» **What is expected**:
Nothing may be left out or changed. Print every entry.

═══ Data for this exercise

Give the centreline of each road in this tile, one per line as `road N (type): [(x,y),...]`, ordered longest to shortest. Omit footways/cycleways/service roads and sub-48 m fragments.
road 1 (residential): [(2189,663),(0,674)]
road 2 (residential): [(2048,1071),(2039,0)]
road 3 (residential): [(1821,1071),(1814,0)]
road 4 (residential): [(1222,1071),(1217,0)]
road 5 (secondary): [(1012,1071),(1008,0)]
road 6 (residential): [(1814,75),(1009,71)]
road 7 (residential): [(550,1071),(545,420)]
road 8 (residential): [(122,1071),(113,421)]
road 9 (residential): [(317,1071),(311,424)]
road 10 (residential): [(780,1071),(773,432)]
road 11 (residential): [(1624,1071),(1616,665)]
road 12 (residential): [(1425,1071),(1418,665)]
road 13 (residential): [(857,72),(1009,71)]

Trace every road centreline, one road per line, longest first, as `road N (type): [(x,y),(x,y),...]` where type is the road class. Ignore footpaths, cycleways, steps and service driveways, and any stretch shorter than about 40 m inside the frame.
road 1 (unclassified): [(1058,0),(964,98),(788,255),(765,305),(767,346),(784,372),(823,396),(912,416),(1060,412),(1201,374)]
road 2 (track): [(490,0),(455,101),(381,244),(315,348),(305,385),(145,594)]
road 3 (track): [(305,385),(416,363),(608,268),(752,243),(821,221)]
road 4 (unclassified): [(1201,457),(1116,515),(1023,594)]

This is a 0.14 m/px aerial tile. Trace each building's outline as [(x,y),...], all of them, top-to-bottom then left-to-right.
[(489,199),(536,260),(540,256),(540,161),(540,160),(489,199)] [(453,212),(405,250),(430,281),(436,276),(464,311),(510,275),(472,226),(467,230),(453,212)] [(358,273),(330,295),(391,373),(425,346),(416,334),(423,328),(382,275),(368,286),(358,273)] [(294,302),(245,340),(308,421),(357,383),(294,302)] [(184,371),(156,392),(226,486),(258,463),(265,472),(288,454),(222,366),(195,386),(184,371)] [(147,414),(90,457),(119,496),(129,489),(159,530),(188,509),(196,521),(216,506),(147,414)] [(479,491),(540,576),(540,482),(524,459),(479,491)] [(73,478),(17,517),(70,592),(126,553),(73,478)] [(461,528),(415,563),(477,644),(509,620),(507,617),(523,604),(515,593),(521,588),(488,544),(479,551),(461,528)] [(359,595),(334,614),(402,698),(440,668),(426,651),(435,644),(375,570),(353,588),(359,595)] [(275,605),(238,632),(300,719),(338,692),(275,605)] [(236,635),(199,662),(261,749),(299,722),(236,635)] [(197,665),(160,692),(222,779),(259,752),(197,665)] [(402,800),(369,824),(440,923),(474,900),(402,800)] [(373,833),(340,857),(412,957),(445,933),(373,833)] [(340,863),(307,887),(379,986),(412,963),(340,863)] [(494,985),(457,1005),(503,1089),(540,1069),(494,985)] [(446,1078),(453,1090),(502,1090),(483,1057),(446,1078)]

══════

» **Response area**:
Give the centreline of each road in this tile, one per line as `road N (type): [(x,y),...]`, ordered longest to shortest. Omit footways/cycleways/service roads and sub-48 m fragments.
road 1 (residential): [(2189,663),(0,674)]
road 2 (residential): [(2048,1071),(2039,0)]
road 3 (residential): [(1821,1071),(1814,0)]
road 4 (residential): [(1222,1071),(1217,0)]
road 5 (secondary): [(1012,1071),(1008,0)]
road 6 (residential): [(1814,75),(1009,71)]
road 7 (residential): [(550,1071),(545,420)]
road 8 (residential): [(122,1071),(113,421)]
road 9 (residential): [(317,1071),(311,424)]
road 10 (residential): [(780,1071),(773,432)]
road 11 (residential): [(1624,1071),(1616,665)]
road 12 (residential): [(1425,1071),(1418,665)]
road 13 (residential): [(857,72),(1009,71)]

Trace every road centreline, one road per line, longest first, as `road N (type): [(x,y),(x,y),...]` where type is the road class. Ignore footpaths, cycleways, steps and service driveways, and any stretch shorter than about 40 m inside the frame.
road 1 (unclassified): [(1058,0),(964,98),(788,255),(765,305),(767,346),(784,372),(823,396),(912,416),(1060,412),(1201,374)]
road 2 (track): [(490,0),(455,101),(381,244),(315,348),(305,385),(145,594)]
road 3 (track): [(305,385),(416,363),(608,268),(752,243),(821,221)]
road 4 (unclassified): [(1201,457),(1116,515),(1023,594)]

This is a 0.14 m/px aerial tile. Trace each building's outline as [(x,y),...], all of them, top-to-bottom then left-to-right.
[(489,199),(536,260),(540,256),(540,161),(540,160),(489,199)] [(453,212),(405,250),(430,281),(436,276),(464,311),(510,275),(472,226),(467,230),(453,212)] [(358,273),(330,295),(391,373),(425,346),(416,334),(423,328),(382,275),(368,286),(358,273)] [(294,302),(245,340),(308,421),(357,383),(294,302)] [(184,371),(156,392),(226,486),(258,463),(265,472),(288,454),(222,366),(195,386),(184,371)] [(147,414),(90,457),(119,496),(129,489),(159,530),(188,509),(196,521),(216,506),(147,414)] [(479,491),(540,576),(540,482),(524,459),(479,491)] [(73,478),(17,517),(70,592),(126,553),(73,478)] [(461,528),(415,563),(477,644),(509,620),(507,617),(523,604),(515,593),(521,588),(488,544),(479,551),(461,528)] [(359,595),(334,614),(402,698),(440,668),(426,651),(435,644),(375,570),(353,588),(359,595)] [(275,605),(238,632),(300,719),(338,692),(275,605)] [(236,635),(199,662),(261,749),(299,722),(236,635)] [(197,665),(160,692),(222,779),(259,752),(197,665)] [(402,800),(369,824),(440,923),(474,900),(402,800)] [(373,833),(340,857),(412,957),(445,933),(373,833)] [(340,863),(307,887),(379,986),(412,963),(340,863)] [(494,985),(457,1005),(503,1089),(540,1069),(494,985)] [(446,1078),(453,1090),(502,1090),(483,1057),(446,1078)]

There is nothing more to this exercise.